▶ _Task goal_: In full and without alteration, output each record given here.

(Spatial object tracking data)

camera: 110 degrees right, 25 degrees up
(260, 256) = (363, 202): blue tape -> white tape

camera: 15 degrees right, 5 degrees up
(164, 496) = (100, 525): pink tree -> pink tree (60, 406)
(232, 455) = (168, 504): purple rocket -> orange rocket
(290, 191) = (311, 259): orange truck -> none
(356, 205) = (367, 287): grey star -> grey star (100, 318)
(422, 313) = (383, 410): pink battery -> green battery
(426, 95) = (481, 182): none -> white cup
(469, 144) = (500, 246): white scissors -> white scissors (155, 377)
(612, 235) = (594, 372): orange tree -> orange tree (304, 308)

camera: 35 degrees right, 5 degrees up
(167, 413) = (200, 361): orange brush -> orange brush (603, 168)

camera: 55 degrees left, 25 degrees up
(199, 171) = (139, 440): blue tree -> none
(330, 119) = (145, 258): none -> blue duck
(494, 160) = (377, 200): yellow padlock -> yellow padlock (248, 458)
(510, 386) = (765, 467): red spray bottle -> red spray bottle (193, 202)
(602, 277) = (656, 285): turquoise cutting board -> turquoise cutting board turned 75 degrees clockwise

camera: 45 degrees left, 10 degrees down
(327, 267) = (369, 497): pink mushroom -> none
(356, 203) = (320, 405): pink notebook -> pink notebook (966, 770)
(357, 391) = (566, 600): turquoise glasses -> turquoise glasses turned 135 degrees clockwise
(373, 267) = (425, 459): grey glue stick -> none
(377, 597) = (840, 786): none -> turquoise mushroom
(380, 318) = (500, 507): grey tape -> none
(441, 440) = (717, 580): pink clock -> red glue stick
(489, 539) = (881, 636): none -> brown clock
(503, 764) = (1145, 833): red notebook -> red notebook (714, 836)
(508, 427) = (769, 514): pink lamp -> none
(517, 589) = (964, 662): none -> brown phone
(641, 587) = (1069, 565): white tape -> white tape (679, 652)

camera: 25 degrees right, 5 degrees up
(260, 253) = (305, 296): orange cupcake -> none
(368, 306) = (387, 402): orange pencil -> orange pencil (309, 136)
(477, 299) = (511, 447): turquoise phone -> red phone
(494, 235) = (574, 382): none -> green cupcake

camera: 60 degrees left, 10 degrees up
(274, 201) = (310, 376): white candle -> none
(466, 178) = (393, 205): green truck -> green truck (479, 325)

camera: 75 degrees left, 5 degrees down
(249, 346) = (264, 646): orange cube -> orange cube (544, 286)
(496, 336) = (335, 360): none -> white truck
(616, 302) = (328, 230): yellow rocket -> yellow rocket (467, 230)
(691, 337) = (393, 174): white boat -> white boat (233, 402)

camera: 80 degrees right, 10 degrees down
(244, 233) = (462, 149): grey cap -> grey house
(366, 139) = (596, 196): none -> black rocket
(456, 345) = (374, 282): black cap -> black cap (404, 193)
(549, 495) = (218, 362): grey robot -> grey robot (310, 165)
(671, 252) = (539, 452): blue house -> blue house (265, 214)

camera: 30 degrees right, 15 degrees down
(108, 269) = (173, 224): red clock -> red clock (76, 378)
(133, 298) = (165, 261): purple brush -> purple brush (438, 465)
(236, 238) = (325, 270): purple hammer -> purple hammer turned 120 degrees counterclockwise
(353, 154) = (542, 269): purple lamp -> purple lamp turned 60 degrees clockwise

▶ _Task result_:
camera: 110 degrees right, 25 degrees up
(260, 256) = (363, 202): blue tape -> white tape

camera: 15 degrees right, 5 degrees up
(164, 496) = (100, 525): pink tree -> pink tree (60, 406)
(232, 455) = (168, 504): purple rocket -> orange rocket
(290, 191) = (311, 259): orange truck -> none
(356, 205) = (367, 287): grey star -> grey star (100, 318)
(422, 313) = (383, 410): pink battery -> green battery
(426, 95) = (481, 182): none -> white cup
(469, 144) = (500, 246): white scissors -> white scissors (155, 377)
(612, 235) = (594, 372): orange tree -> orange tree (304, 308)

camera: 35 degrees right, 5 degrees up
(167, 413) = (200, 361): orange brush -> orange brush (603, 168)

camera: 55 degrees left, 25 degrees up
(199, 171) = (139, 440): blue tree -> none
(330, 119) = (145, 258): none -> blue duck
(494, 160) = (377, 200): yellow padlock -> yellow padlock (248, 458)
(510, 386) = (765, 467): red spray bottle -> red spray bottle (193, 202)
(602, 277) = (656, 285): turquoise cutting board -> turquoise cutting board turned 75 degrees clockwise

camera: 45 degrees left, 10 degrees down
(327, 267) = (369, 497): pink mushroom -> none
(356, 203) = (320, 405): pink notebook -> pink notebook (966, 770)
(357, 391) = (566, 600): turquoise glasses -> turquoise glasses turned 135 degrees clockwise
(373, 267) = (425, 459): grey glue stick -> none
(377, 597) = (840, 786): none -> turquoise mushroom
(380, 318) = (500, 507): grey tape -> none
(441, 440) = (717, 580): pink clock -> red glue stick
(489, 539) = (881, 636): none -> brown clock
(503, 764) = (1145, 833): red notebook -> red notebook (714, 836)
(508, 427) = (769, 514): pink lamp -> none
(517, 589) = (964, 662): none -> brown phone
(641, 587) = (1069, 565): white tape -> white tape (679, 652)

camera: 25 degrees right, 5 degrees up
(260, 253) = (305, 296): orange cupcake -> none
(368, 306) = (387, 402): orange pencil -> orange pencil (309, 136)
(477, 299) = (511, 447): turquoise phone -> red phone
(494, 235) = (574, 382): none -> green cupcake

camera: 60 degrees left, 10 degrees up
(274, 201) = (310, 376): white candle -> none
(466, 178) = (393, 205): green truck -> green truck (479, 325)

camera: 75 degrees left, 5 degrees down
(249, 346) = (264, 646): orange cube -> orange cube (544, 286)
(496, 336) = (335, 360): none -> white truck
(616, 302) = (328, 230): yellow rocket -> yellow rocket (467, 230)
(691, 337) = (393, 174): white boat -> white boat (233, 402)

camera: 80 degrees right, 10 degrees down
(244, 233) = (462, 149): grey cap -> grey house
(366, 139) = (596, 196): none -> black rocket
(456, 345) = (374, 282): black cap -> black cap (404, 193)
(549, 495) = (218, 362): grey robot -> grey robot (310, 165)
(671, 252) = (539, 452): blue house -> blue house (265, 214)

camera: 30 degrees right, 15 degrees down
(108, 269) = (173, 224): red clock -> red clock (76, 378)
(133, 298) = (165, 261): purple brush -> purple brush (438, 465)
(236, 238) = (325, 270): purple hammer -> purple hammer turned 120 degrees counterclockwise
(353, 154) = (542, 269): purple lamp -> purple lamp turned 60 degrees clockwise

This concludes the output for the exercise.